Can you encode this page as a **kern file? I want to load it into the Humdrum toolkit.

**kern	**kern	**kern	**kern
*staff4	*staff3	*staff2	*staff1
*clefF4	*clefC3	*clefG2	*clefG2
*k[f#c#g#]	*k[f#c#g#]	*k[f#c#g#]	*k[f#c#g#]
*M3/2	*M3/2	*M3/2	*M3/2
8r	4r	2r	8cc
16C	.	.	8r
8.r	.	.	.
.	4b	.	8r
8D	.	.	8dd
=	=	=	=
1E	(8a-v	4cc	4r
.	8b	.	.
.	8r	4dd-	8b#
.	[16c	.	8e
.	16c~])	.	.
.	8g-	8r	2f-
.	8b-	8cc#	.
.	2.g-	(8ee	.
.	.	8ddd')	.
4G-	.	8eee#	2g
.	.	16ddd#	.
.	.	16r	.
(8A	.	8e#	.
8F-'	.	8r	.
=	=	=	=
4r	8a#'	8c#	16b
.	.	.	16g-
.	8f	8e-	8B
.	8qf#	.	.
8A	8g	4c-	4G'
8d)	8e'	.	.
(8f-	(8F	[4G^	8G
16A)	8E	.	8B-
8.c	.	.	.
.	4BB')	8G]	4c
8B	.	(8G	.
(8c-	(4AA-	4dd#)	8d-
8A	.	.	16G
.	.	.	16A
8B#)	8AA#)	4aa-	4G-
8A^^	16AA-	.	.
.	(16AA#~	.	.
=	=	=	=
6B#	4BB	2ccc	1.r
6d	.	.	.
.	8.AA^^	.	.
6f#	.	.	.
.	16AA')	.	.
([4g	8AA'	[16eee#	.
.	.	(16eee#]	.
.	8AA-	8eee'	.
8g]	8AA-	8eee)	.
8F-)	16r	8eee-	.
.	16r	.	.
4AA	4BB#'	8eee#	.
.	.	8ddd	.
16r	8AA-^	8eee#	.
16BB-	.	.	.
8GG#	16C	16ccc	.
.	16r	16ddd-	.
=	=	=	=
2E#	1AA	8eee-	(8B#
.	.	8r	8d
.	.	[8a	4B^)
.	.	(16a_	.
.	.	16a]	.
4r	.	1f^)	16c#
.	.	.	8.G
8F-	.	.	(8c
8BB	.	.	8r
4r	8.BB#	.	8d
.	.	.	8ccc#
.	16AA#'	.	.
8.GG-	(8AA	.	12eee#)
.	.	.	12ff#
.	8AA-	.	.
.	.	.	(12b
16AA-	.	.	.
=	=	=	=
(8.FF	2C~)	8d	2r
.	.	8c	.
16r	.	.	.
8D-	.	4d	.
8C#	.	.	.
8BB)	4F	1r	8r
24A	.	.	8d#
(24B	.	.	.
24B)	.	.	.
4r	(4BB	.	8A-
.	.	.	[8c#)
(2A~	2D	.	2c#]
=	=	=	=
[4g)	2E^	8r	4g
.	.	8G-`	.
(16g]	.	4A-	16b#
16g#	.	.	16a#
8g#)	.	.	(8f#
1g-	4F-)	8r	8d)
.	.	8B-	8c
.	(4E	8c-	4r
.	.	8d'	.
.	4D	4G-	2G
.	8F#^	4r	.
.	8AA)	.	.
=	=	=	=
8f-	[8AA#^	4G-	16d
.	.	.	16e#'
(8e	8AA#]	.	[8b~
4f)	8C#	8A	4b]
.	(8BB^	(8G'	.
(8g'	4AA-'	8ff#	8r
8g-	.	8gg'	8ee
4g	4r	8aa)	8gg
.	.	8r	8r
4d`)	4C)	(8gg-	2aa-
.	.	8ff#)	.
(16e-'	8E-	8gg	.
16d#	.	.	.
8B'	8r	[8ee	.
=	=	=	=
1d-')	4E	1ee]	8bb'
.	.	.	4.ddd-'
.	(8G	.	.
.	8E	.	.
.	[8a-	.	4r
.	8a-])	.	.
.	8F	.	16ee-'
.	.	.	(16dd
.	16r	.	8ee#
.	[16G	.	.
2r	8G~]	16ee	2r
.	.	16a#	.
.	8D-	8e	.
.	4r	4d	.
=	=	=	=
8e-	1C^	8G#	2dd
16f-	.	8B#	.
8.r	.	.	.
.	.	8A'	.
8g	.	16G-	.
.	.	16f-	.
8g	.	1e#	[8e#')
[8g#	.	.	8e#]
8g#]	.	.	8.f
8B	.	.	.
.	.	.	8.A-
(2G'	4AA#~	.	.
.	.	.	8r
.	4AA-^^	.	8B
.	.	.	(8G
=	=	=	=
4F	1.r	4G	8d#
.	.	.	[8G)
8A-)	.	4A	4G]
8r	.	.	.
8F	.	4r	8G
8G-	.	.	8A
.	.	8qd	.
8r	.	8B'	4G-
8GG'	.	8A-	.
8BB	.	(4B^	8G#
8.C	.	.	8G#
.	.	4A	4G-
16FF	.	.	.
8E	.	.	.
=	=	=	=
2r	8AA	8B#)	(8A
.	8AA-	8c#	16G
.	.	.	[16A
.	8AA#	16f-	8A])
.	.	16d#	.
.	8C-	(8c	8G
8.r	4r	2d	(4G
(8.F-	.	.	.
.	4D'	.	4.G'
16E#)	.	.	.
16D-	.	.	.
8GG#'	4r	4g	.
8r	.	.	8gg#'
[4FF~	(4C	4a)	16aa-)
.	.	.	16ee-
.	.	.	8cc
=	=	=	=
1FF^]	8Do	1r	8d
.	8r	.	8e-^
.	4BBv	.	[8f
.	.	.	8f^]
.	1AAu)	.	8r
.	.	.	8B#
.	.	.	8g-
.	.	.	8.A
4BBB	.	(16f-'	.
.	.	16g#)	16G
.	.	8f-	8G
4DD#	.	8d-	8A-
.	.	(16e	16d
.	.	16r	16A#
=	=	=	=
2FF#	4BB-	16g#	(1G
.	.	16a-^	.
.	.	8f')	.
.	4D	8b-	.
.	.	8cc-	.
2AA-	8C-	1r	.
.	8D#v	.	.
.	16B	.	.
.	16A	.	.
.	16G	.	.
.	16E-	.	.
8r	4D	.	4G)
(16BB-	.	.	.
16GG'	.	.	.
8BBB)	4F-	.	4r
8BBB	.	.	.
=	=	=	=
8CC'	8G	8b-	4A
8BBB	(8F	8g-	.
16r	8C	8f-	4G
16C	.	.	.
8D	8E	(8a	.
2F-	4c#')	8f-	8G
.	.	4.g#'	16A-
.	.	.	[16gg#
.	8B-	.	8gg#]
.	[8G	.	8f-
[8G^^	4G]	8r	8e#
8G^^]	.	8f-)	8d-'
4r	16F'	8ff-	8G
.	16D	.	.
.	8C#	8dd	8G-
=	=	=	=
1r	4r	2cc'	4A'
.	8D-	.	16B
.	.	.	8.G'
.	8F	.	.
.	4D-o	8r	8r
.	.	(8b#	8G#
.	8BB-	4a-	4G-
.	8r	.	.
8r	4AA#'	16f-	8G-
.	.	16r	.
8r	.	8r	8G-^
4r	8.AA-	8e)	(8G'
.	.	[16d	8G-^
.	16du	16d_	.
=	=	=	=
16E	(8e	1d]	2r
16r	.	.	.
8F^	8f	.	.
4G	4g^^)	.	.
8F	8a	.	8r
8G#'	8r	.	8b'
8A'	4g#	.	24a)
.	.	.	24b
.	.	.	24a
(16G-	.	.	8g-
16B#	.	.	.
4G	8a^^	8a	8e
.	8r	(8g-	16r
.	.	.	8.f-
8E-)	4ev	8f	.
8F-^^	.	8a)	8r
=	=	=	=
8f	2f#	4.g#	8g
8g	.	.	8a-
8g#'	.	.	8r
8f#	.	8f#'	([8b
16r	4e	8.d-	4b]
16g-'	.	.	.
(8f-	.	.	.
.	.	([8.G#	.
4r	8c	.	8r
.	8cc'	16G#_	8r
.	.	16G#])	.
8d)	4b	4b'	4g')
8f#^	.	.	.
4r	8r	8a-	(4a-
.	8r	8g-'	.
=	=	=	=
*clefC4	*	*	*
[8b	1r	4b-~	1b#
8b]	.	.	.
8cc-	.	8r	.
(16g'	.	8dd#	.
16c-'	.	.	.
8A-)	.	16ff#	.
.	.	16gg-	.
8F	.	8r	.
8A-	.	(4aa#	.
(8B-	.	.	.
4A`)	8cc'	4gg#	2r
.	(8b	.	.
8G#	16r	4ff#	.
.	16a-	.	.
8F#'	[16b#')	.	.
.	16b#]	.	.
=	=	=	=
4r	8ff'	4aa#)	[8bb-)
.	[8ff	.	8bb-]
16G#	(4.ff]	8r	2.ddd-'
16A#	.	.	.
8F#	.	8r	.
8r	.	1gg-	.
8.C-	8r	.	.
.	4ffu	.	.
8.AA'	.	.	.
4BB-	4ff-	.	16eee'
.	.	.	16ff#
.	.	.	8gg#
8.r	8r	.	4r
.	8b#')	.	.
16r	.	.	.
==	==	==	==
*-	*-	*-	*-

==================================================

## Task
Pull out every line of the data above that contains the string "kern". Case counts.

## Task output
Can you encode this page as a **kern file? I want to load it into the Humdrum toolkit.
**kern	**kern	**kern	**kern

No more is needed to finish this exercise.